### YOUR INSTRUCTIONS
With the pictures omitted, repeat exactly the lines below starting with the line that has "change=moved; old=deep dish" and going on through the line that has "change=recoloured; old=pillar candle".

### SUPPLIED MATERIAL
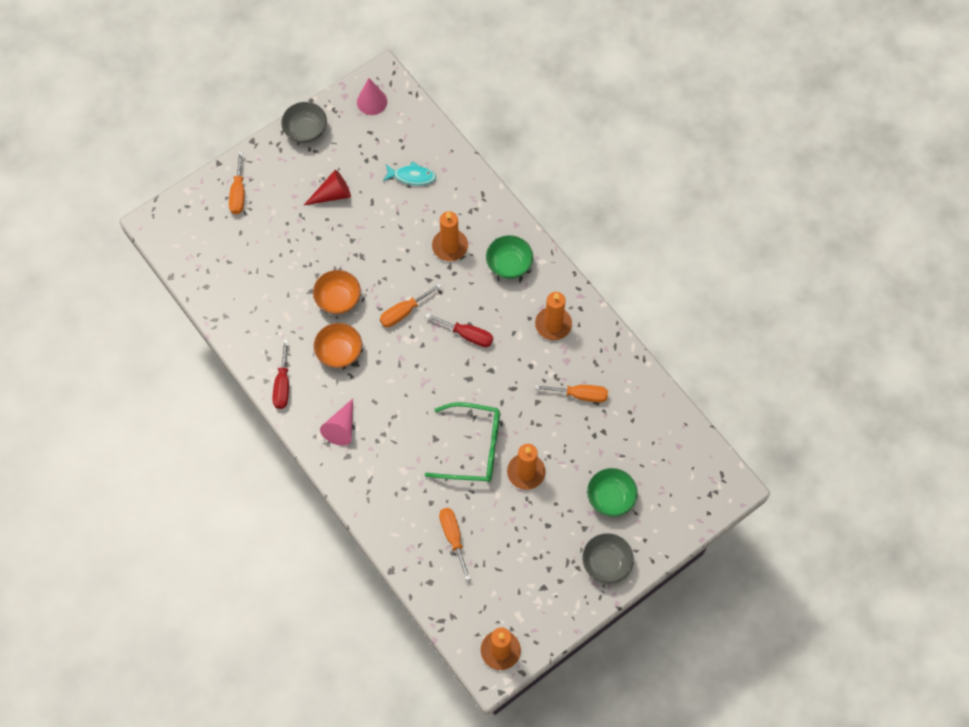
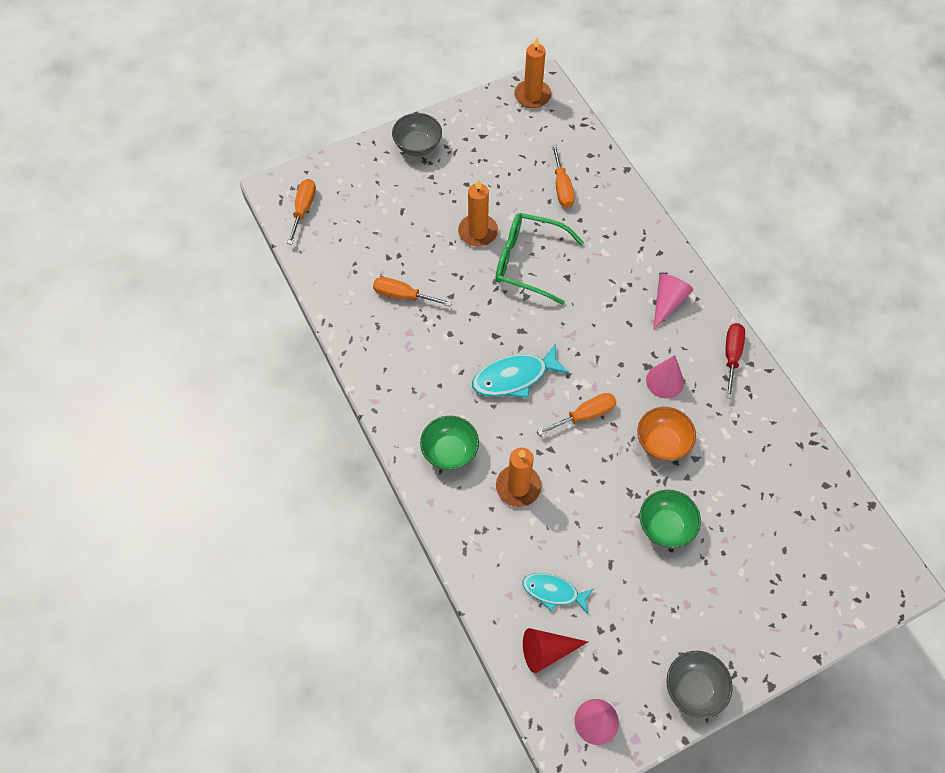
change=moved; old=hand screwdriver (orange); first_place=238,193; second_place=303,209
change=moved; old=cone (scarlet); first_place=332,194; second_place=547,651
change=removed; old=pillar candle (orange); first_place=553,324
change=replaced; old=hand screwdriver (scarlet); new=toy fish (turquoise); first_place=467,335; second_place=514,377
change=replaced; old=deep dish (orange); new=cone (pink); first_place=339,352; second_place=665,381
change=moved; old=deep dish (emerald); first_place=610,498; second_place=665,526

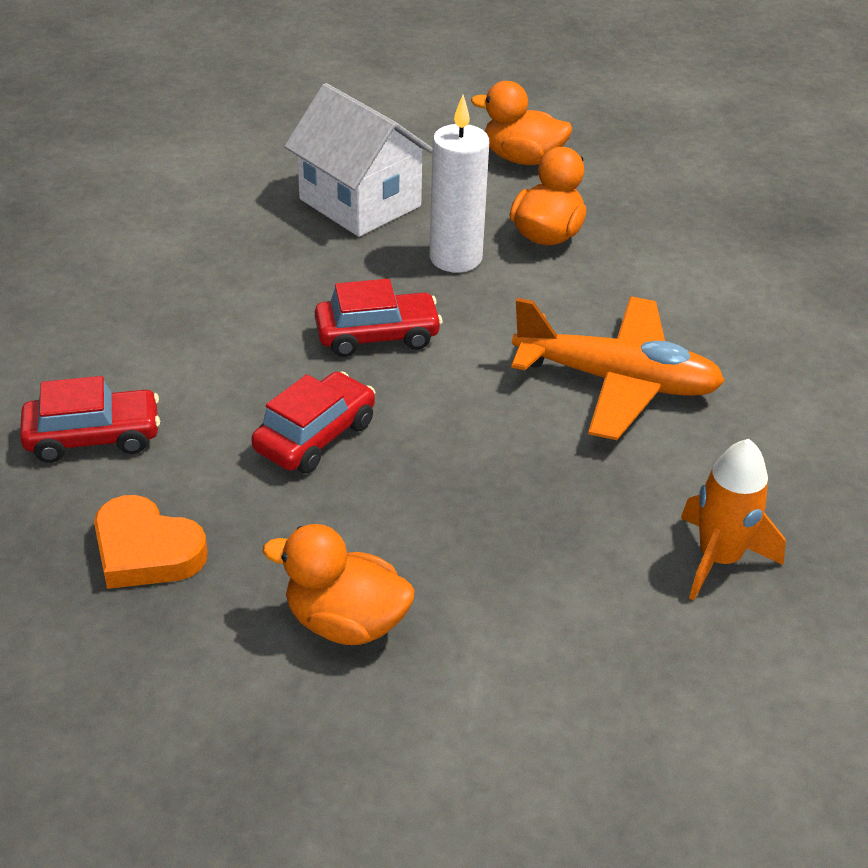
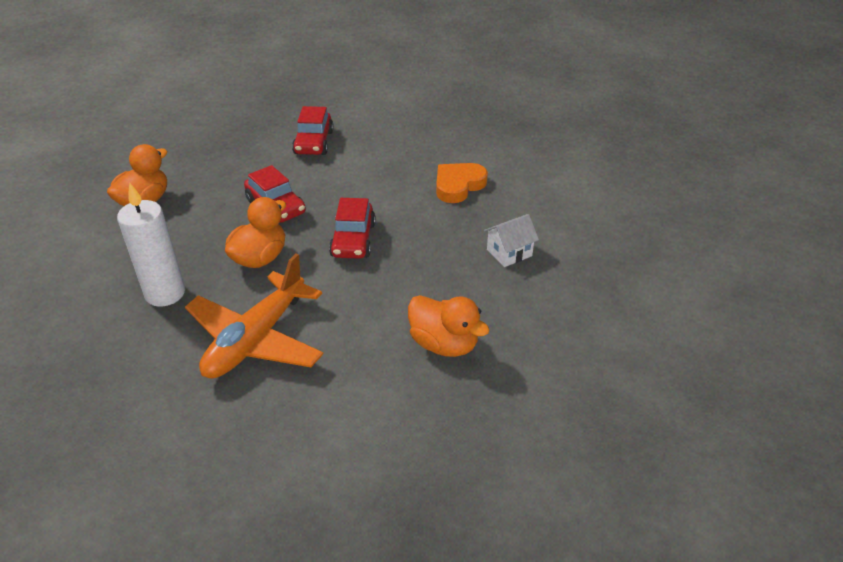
change=moved; old=rubber duck (orange); first_place=522,159; second_place=260,258
change=resized; old=cottage (pure white); first_place=360,202; second_place=509,253; factor=0.51
change=moved; old=pillar candle (pure white); first_place=455,258; second_place=165,293
change=removed; old=spaceship (orange); first_place=718,559
change=moved; old=heart shape (orange); first_place=146,551; second_place=458,185

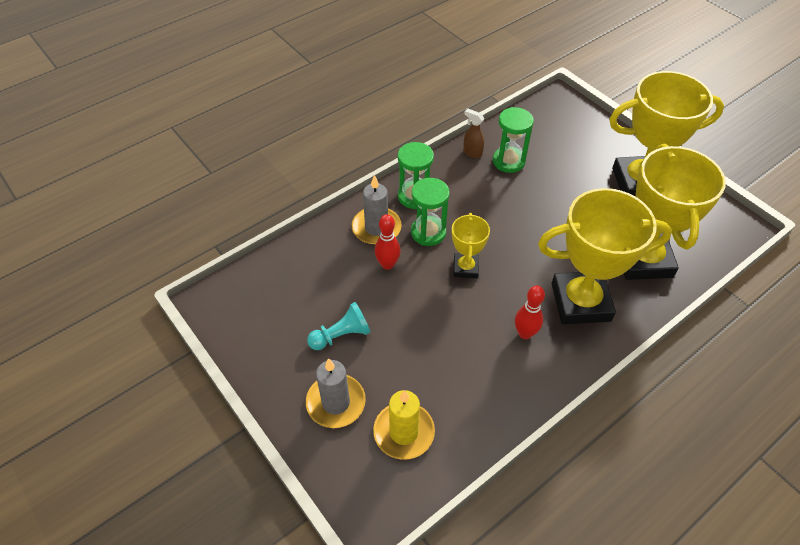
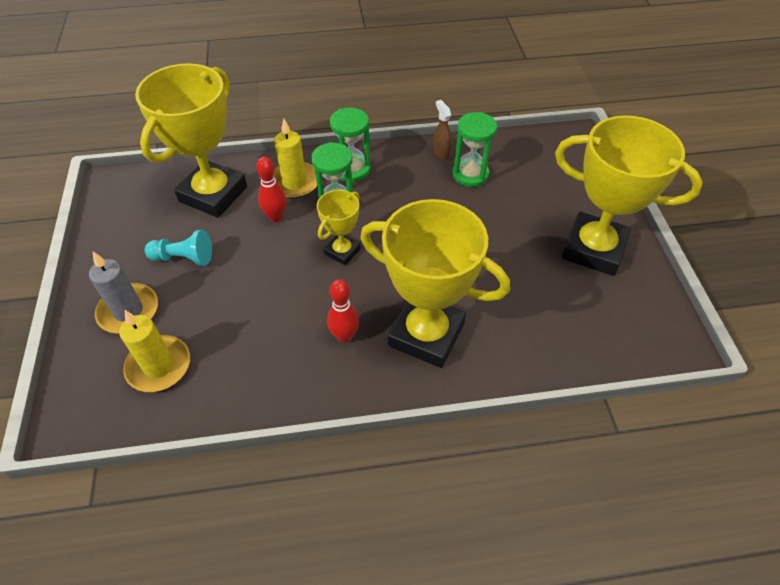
change=moved; old=prize cup (golden); first_place=643,260; second_place=213,194
change=recoloured; old=pillar candle (grey); new=pillar candle (golden); first_place=376,228; second_place=294,182

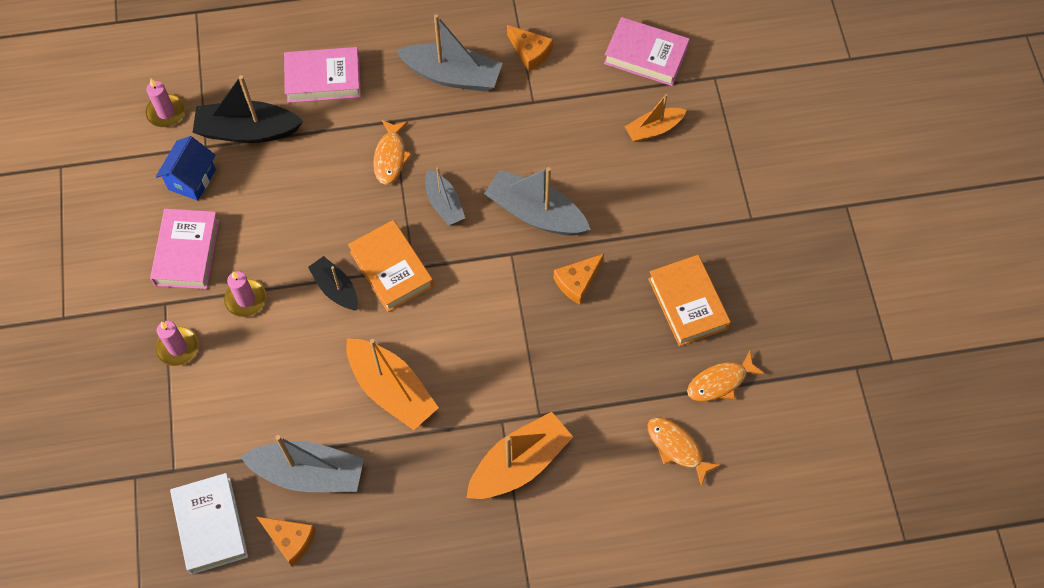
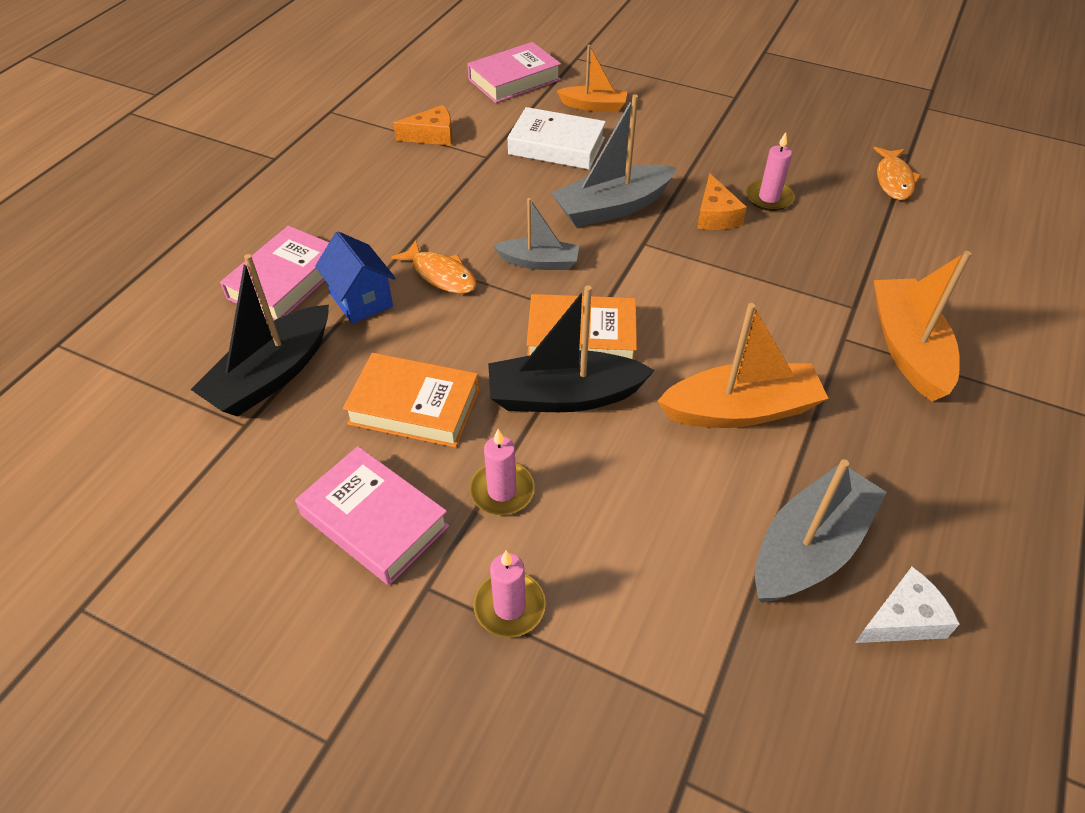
change=removed; old=toy boat (grey); first_place=452,75
change=moved; old=pillar candle (pink); first_place=166,112; second_place=769,198
change=turned; old=toy boat (orange); first_place=654,129; second_place=593,106; degrees=-90
change=moved; old=cottage (blue); first_place=192,179; second_place=361,300
change=moved; old=hardback (orange); first_place=687,303; second_place=414,407
change=resized; old=toy boat (black); first_place=336,289; second_place=564,396; factor=1.66
change=removed; old=toy fish (orange); first_place=677,448
change=moved; old=hardback (pure white); first_place=211,525; second_place=556,146
change=recoloured; old=cheese wedge (orange); new=cheese wedge (pure white); first_place=290,540; second_place=903,619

### TASK RESULT
change=moved; old=deep dish (emerald); first_place=610,498; second_place=665,526

change=moved; old=rubber duck (orange); first_place=522,159; second_place=260,258
change=resized; old=cottage (pure white); first_place=360,202; second_place=509,253; factor=0.51
change=moved; old=pillar candle (pure white); first_place=455,258; second_place=165,293
change=removed; old=spaceship (orange); first_place=718,559
change=moved; old=heart shape (orange); first_place=146,551; second_place=458,185

change=moved; old=prize cup (golden); first_place=643,260; second_place=213,194
change=recoloured; old=pillar candle (grey); new=pillar candle (golden); first_place=376,228; second_place=294,182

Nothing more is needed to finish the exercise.